• _WHAT THIS TASK INVOLVES_:
Whenever a line below holds the word "plant", count it; then give the total and nothing else.

:: INPUT RECORDS

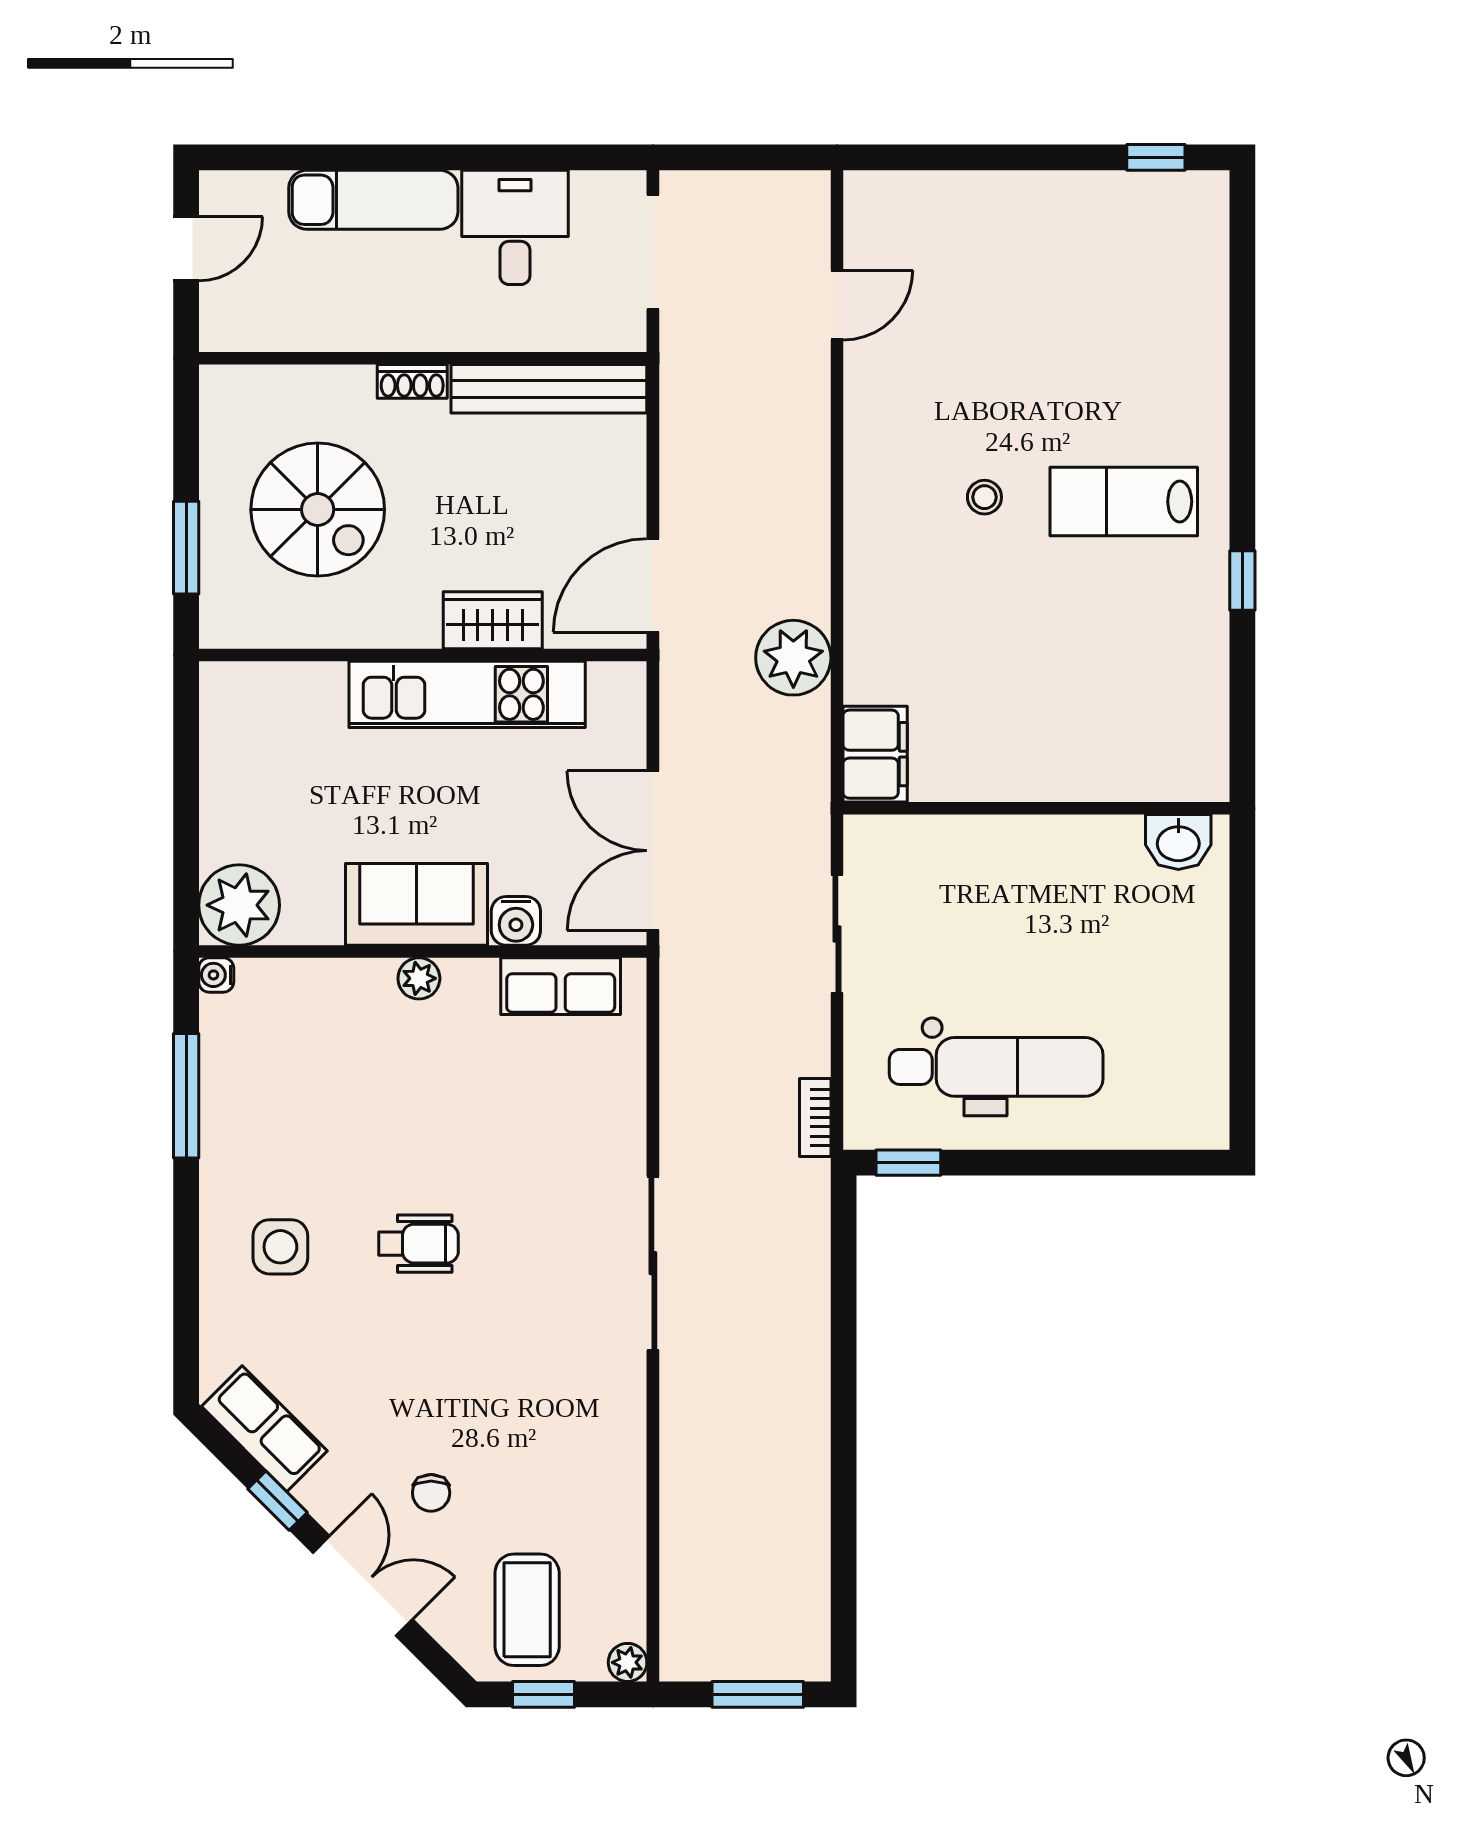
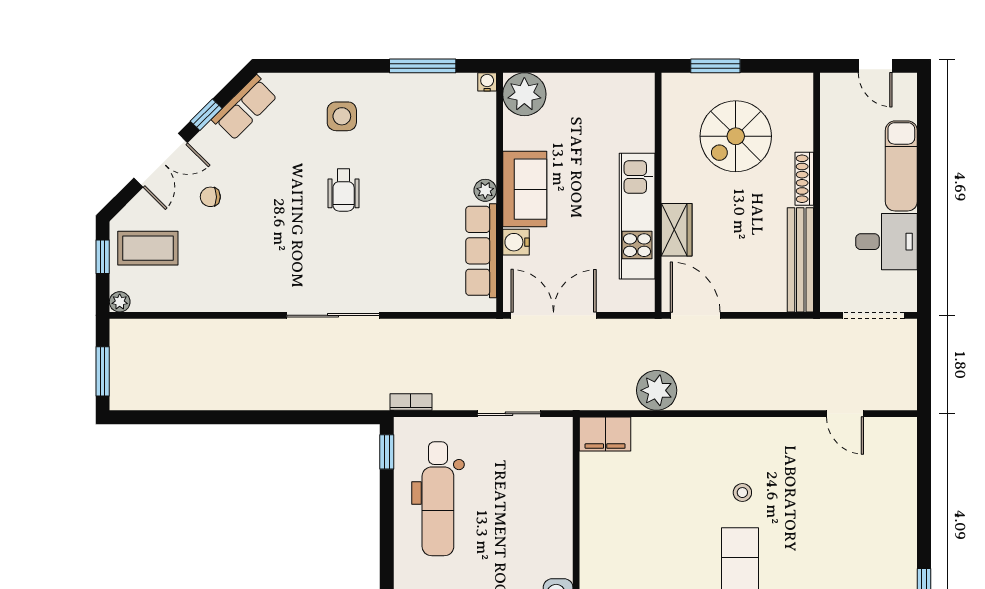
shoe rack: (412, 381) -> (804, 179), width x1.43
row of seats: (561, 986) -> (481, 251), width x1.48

::::
:: INPUT RECORDS

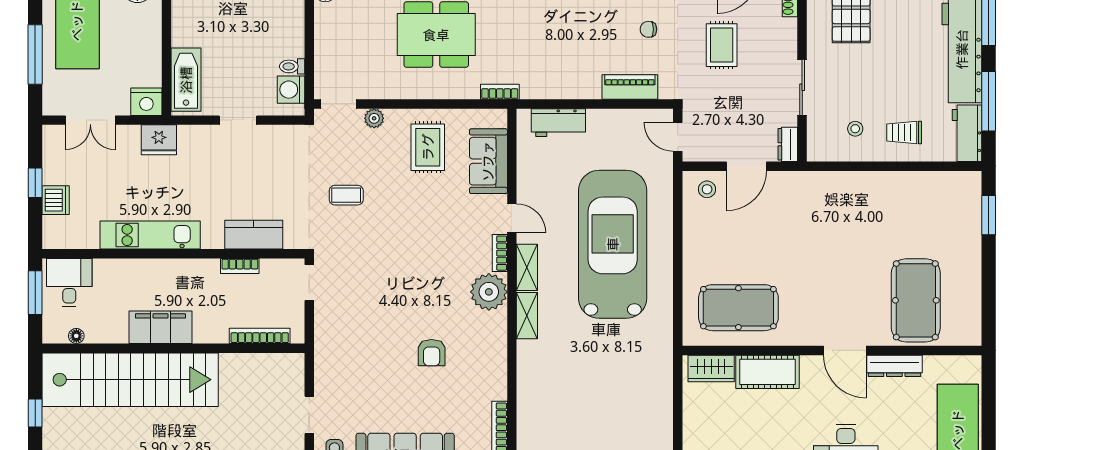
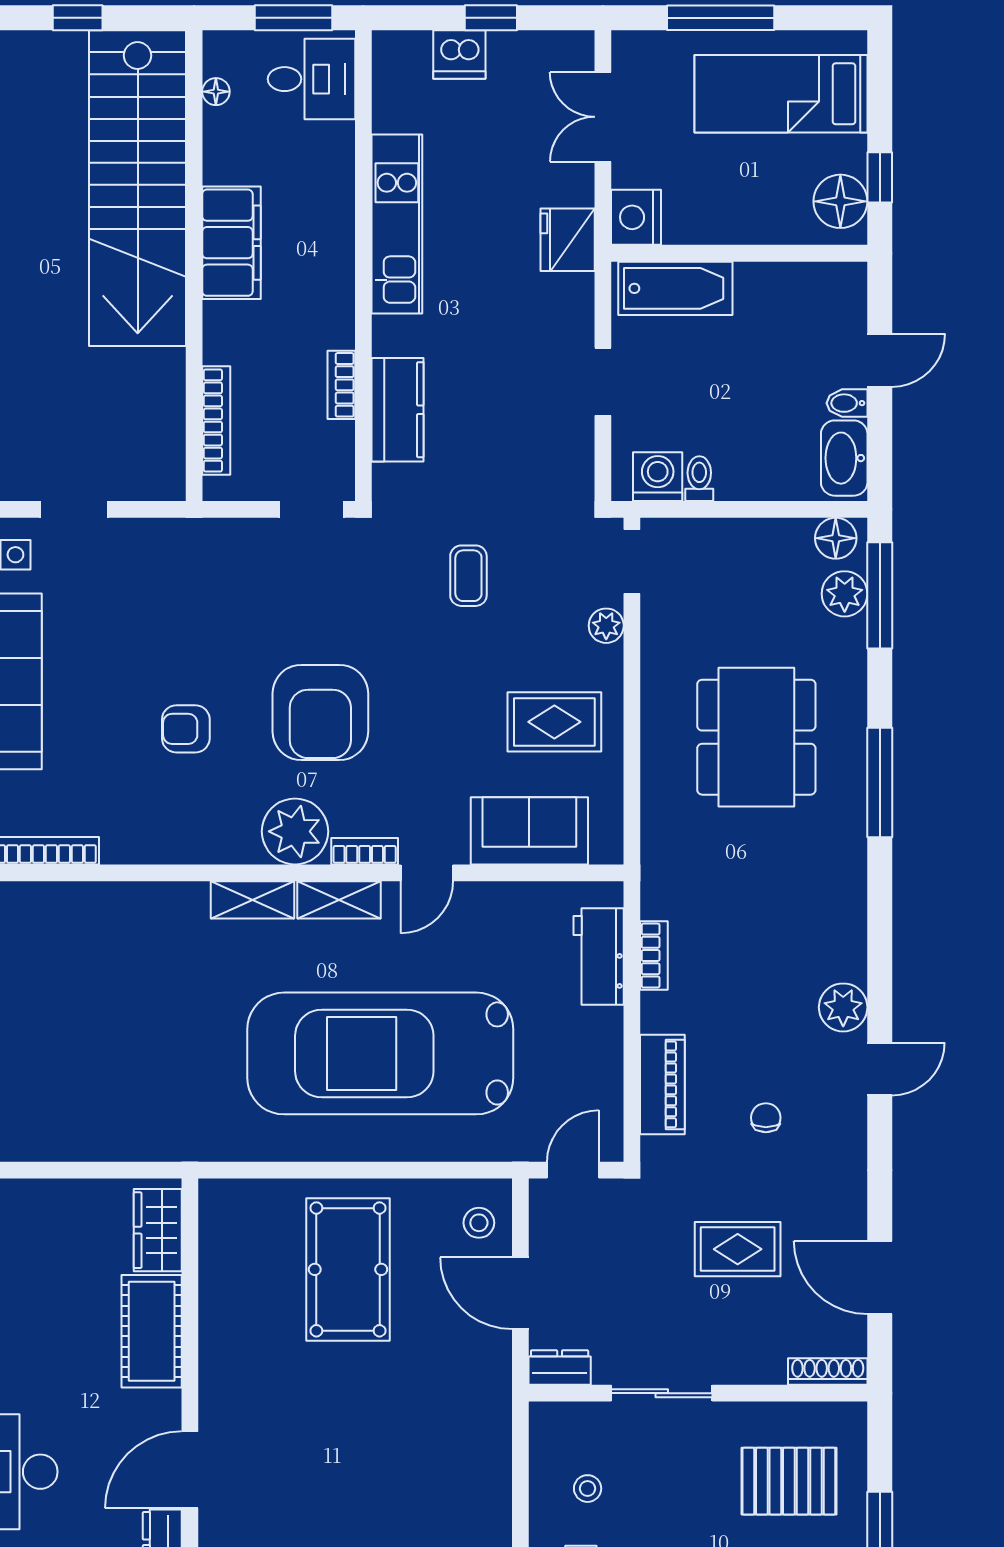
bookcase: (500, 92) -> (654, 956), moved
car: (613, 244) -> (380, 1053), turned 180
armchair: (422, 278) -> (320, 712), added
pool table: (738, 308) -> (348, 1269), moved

::::
:: INPUT RECORDS

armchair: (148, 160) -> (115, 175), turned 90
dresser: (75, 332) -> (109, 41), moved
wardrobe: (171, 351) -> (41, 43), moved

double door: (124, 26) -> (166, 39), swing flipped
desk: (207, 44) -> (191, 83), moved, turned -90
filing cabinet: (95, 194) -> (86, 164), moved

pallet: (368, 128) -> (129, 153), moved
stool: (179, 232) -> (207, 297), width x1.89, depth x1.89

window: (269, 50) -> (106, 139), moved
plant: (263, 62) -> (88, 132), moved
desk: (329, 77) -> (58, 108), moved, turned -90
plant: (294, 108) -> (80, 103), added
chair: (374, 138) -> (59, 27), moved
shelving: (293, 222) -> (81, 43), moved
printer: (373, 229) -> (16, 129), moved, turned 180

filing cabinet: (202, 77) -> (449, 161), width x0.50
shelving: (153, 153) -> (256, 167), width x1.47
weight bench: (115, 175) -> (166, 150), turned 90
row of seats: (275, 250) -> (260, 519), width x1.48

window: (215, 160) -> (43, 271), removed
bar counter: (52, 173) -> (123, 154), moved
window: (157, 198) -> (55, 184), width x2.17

::::

• _WRITTEN REPLY_:
2